- _TO DO_
Using the listing below, report how many lines hold the word "auriculares", and nothing else.

- _DATA FOR PROCESSING_
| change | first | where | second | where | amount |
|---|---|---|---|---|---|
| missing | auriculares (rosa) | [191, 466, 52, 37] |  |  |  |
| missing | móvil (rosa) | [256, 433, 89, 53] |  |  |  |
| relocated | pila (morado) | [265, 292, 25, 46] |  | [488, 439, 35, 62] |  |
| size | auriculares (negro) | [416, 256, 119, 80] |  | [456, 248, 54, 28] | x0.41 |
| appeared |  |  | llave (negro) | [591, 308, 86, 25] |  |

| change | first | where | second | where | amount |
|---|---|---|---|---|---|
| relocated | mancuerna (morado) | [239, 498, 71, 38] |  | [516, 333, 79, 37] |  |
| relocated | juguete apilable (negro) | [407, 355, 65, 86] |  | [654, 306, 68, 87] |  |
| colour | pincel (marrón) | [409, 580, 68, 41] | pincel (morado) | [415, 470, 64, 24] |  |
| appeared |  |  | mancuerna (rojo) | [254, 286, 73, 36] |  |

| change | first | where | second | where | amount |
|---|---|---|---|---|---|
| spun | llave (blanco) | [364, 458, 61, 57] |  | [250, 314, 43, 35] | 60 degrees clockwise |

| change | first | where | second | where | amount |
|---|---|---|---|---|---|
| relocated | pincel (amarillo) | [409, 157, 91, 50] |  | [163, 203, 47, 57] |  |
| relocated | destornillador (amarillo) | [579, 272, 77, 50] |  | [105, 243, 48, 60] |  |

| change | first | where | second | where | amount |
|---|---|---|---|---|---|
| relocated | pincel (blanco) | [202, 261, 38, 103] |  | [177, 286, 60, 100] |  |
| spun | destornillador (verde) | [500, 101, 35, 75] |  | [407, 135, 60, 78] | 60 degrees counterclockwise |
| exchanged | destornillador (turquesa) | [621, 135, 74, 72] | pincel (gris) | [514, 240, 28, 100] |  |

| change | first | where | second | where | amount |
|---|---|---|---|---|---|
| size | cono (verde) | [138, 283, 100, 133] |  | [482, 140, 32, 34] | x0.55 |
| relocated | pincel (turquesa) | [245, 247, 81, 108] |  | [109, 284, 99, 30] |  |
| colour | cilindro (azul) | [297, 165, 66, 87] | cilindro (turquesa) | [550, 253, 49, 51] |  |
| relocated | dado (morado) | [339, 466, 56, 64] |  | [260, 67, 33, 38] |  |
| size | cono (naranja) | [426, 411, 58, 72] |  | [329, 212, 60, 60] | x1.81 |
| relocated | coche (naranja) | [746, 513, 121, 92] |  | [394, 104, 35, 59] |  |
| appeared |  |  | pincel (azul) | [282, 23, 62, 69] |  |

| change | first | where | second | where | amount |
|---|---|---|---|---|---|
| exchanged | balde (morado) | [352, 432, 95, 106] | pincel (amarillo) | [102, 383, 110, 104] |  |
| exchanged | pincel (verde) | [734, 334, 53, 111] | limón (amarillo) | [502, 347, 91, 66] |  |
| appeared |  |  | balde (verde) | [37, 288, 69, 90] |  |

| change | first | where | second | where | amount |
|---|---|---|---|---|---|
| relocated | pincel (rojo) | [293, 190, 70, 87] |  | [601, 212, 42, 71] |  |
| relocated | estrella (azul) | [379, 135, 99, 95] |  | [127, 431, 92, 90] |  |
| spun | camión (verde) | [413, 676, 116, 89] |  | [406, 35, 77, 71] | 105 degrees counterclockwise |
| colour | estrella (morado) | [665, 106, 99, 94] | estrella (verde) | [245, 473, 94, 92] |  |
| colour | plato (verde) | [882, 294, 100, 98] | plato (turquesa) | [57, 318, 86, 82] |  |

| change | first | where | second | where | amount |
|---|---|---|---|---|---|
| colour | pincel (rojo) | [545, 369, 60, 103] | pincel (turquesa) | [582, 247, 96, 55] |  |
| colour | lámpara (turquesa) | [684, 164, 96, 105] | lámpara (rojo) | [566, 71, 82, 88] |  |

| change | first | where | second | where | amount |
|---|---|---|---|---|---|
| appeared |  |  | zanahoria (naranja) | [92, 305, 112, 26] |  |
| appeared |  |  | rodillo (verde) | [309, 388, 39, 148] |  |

- _ANSWER TO THIS TASK_
2